» Available records
-------

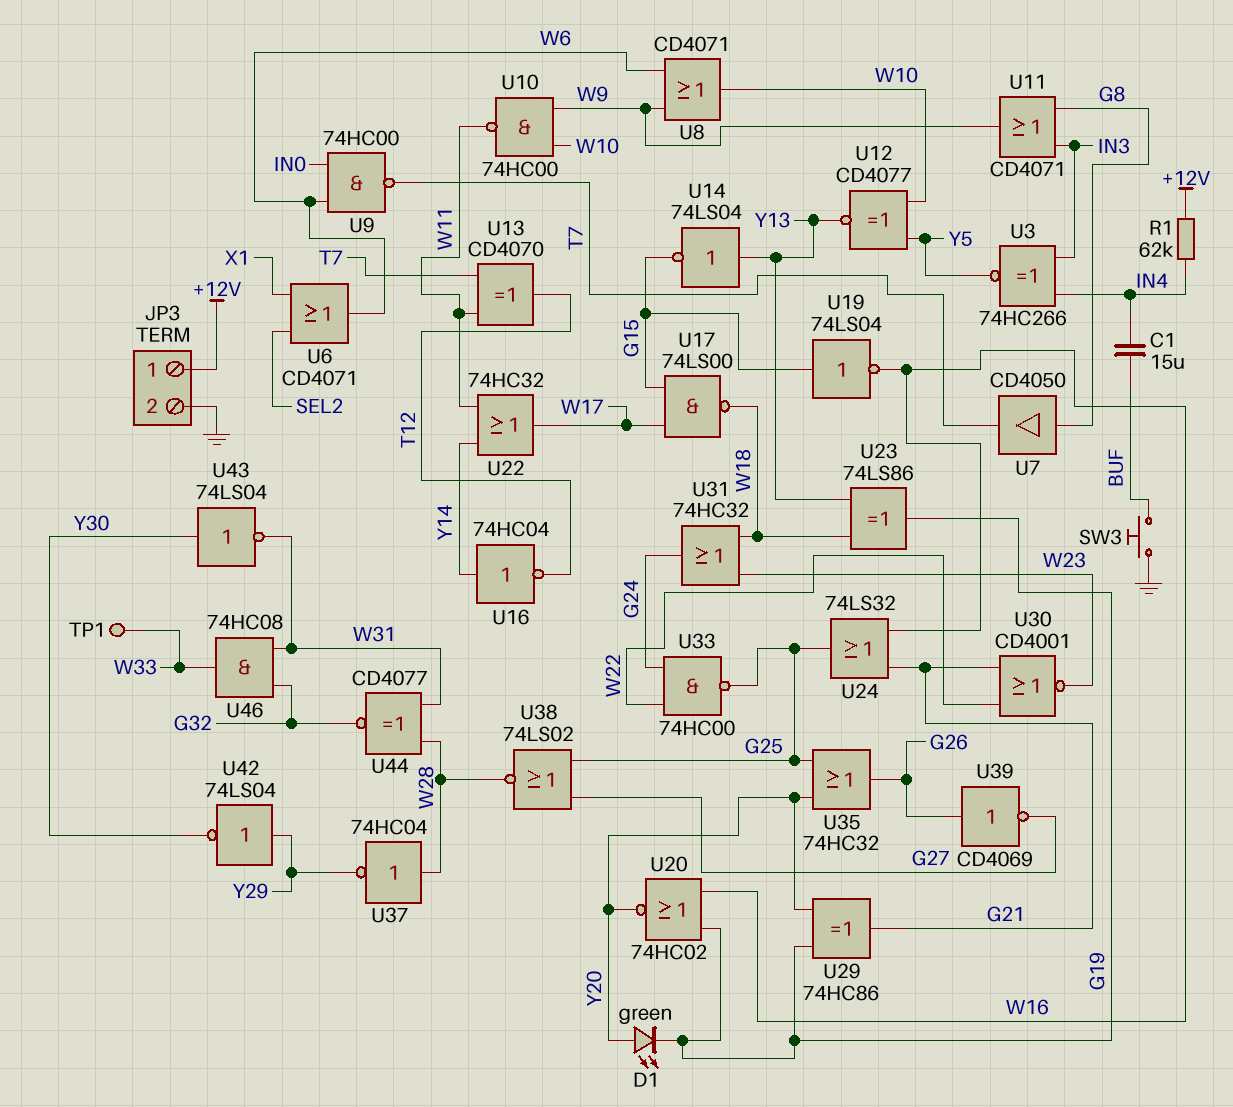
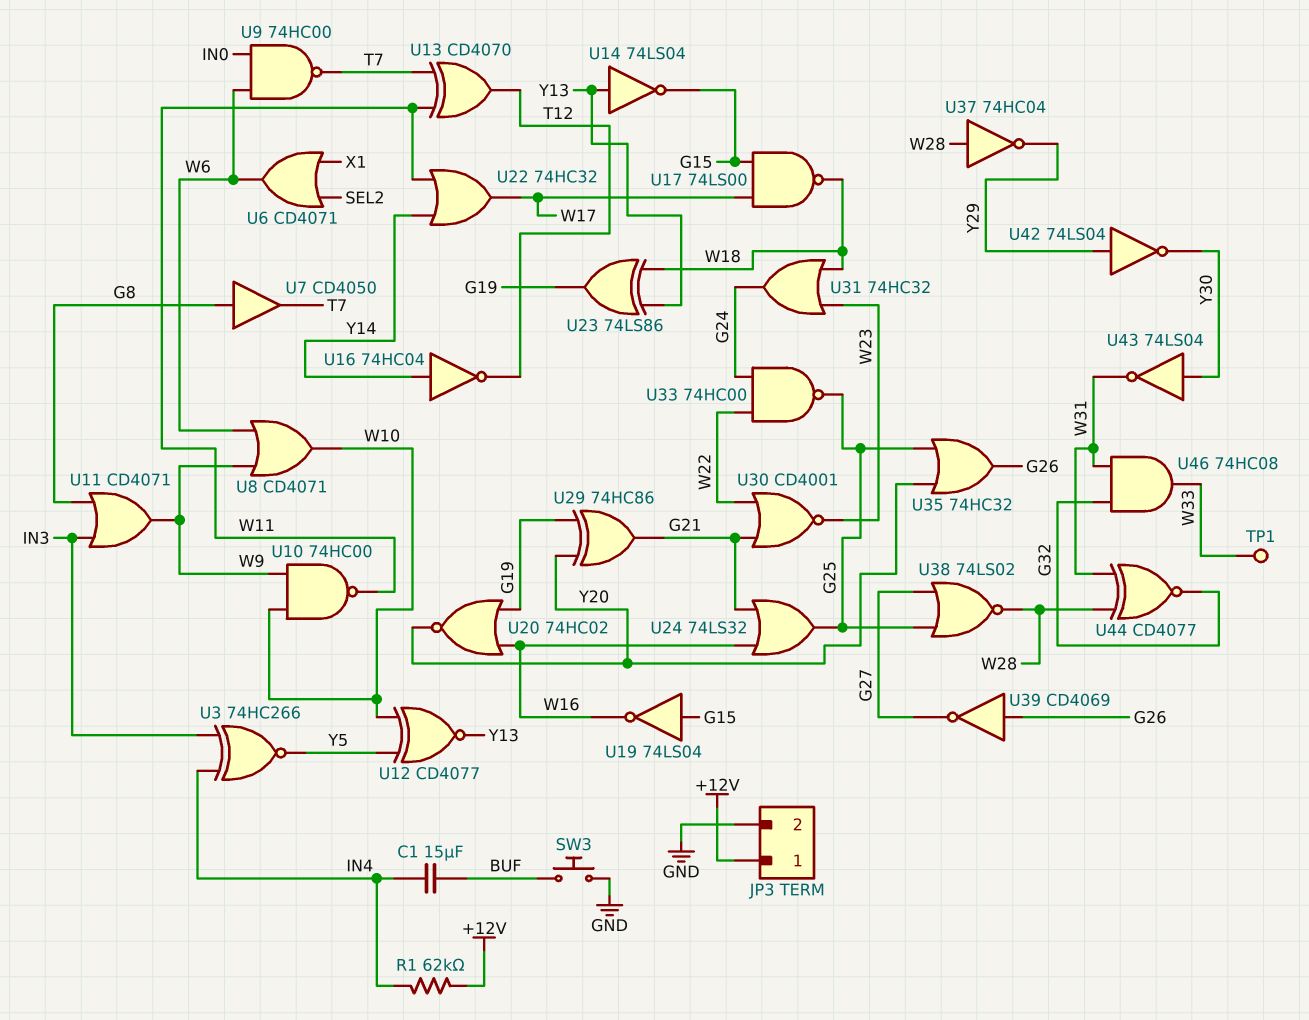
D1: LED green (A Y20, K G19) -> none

-------

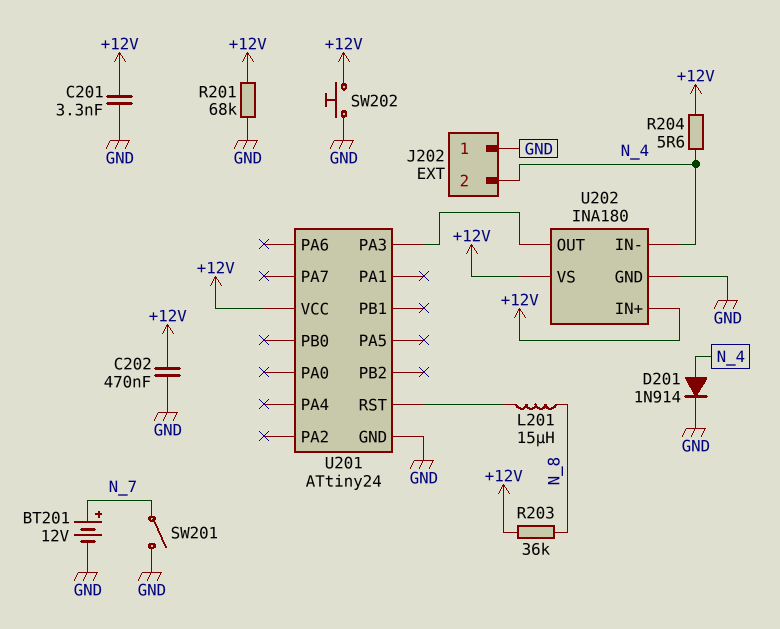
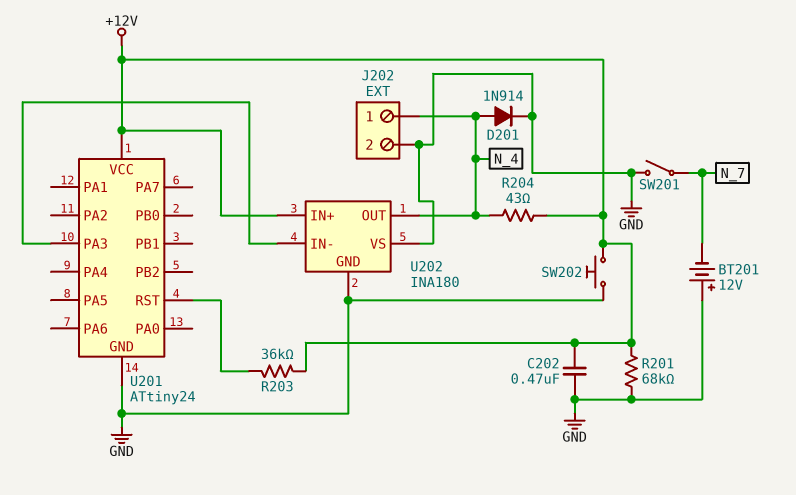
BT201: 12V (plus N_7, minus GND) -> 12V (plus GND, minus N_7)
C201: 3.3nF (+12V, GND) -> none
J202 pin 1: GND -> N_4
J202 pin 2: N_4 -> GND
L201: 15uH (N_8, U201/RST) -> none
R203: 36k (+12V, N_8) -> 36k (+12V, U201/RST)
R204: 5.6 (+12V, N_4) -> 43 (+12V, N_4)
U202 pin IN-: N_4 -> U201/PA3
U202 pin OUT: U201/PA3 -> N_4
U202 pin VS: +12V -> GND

-------

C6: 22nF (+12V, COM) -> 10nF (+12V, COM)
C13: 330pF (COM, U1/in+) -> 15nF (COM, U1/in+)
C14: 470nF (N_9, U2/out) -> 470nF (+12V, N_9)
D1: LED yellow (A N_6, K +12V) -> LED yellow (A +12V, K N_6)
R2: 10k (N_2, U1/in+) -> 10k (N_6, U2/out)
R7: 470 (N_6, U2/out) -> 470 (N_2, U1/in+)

-------

» Try it
Working from the data above, extract solely the lines from the one containing "C13: 330pF (COM, U1/in+)" through the one containing "R7: 470 (N_6, U2/out) -> 470 (N_2, U1/in+)", exactly as they appear, both included.

» Completed task
C13: 330pF (COM, U1/in+) -> 15nF (COM, U1/in+)
C14: 470nF (N_9, U2/out) -> 470nF (+12V, N_9)
D1: LED yellow (A N_6, K +12V) -> LED yellow (A +12V, K N_6)
R2: 10k (N_2, U1/in+) -> 10k (N_6, U2/out)
R7: 470 (N_6, U2/out) -> 470 (N_2, U1/in+)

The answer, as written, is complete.